Give back the line containing "Sticky - bundle: [114,620,467,827]" along with every line after it, exactly, until the entries end.

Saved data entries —
------------------------------------

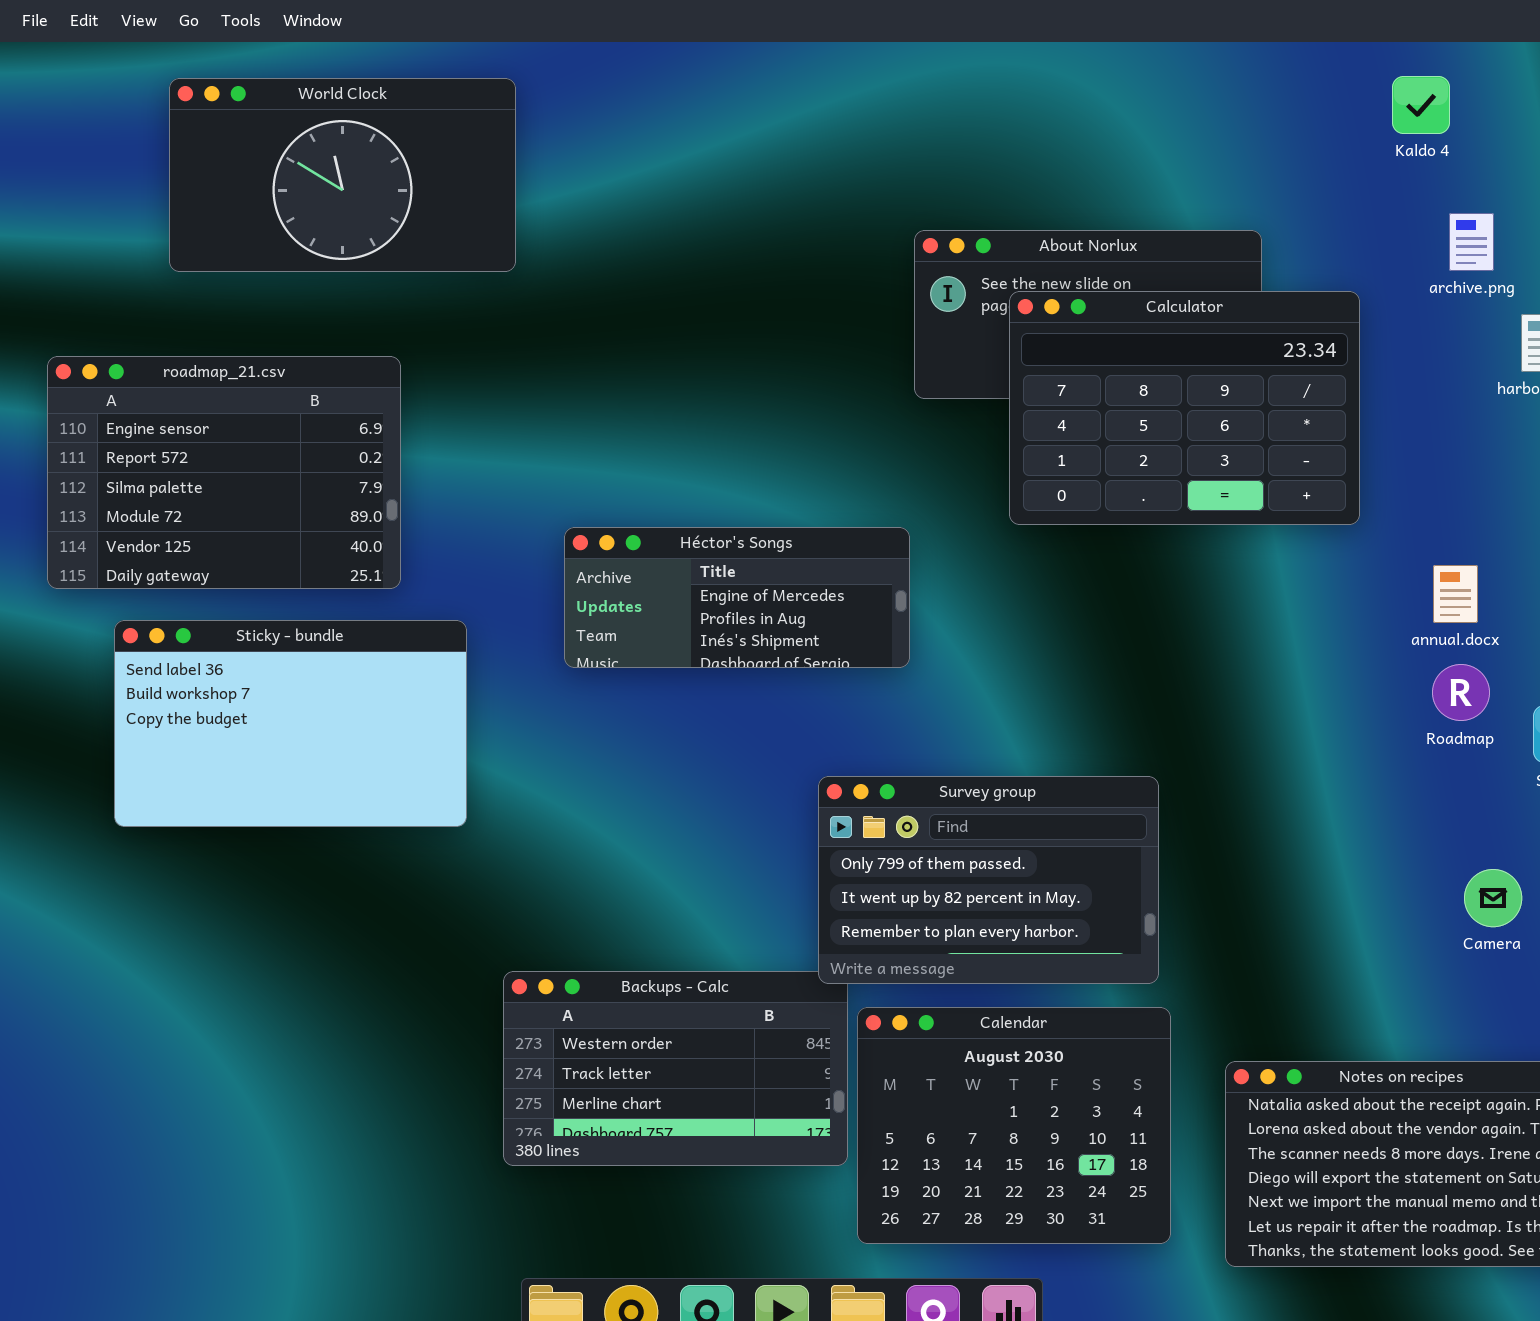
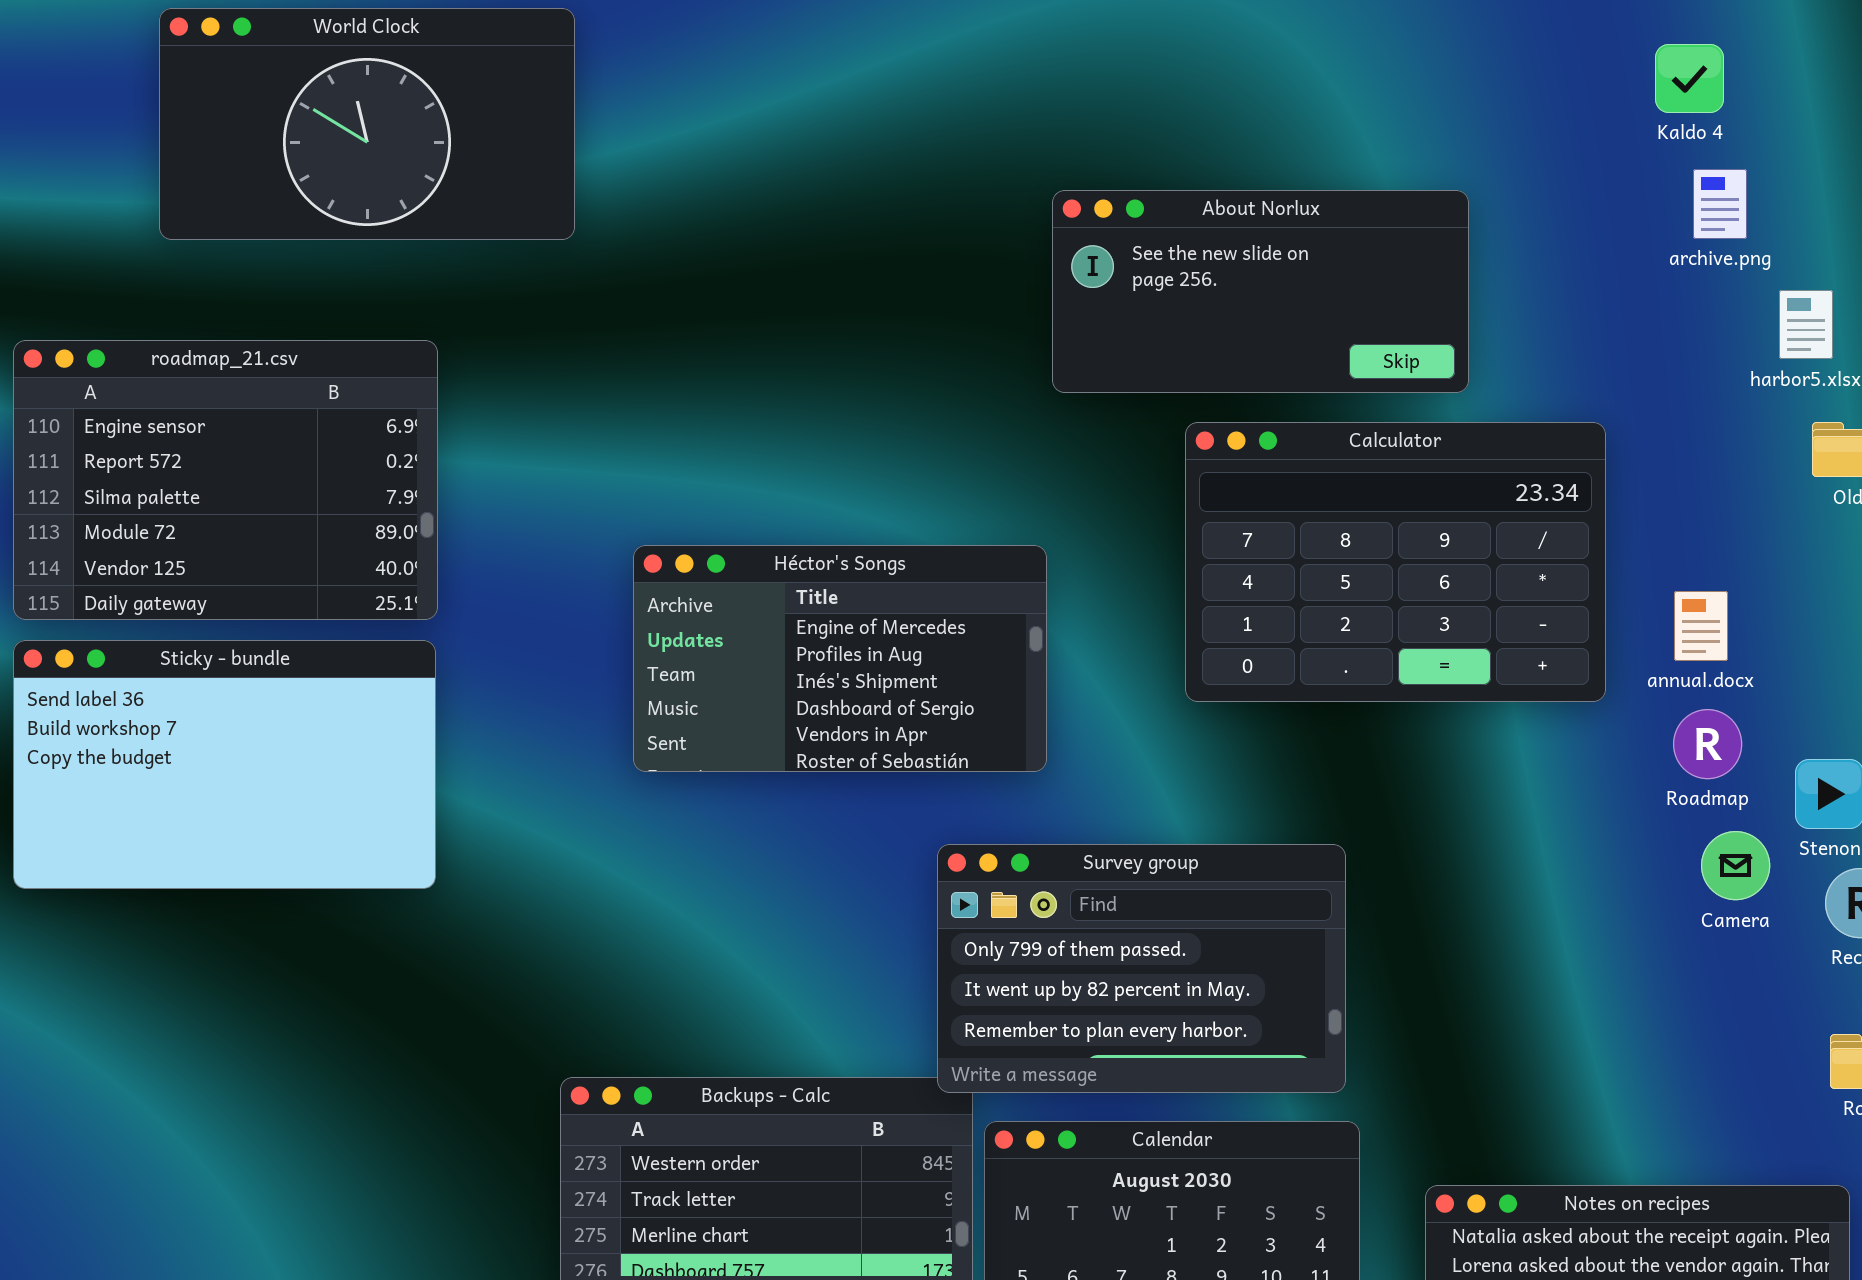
Kaldo 4: [1392,76,1450,134] -> [1655,44,1724,113], moved
Calculator: [1009,291,1360,525] -> [1185,422,1606,702], moved
Héctor's Songs: [564,527,910,668] -> [633,545,1047,772], resized
Sticky - bundle: [114,620,467,827] -> [13,640,436,889], moved
Camera: [1464,869,1522,927] -> [1701,831,1770,900], moved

------------------------------------

Reply to the task —
Sticky - bundle: [114,620,467,827] -> [13,640,436,889], moved
Camera: [1464,869,1522,927] -> [1701,831,1770,900], moved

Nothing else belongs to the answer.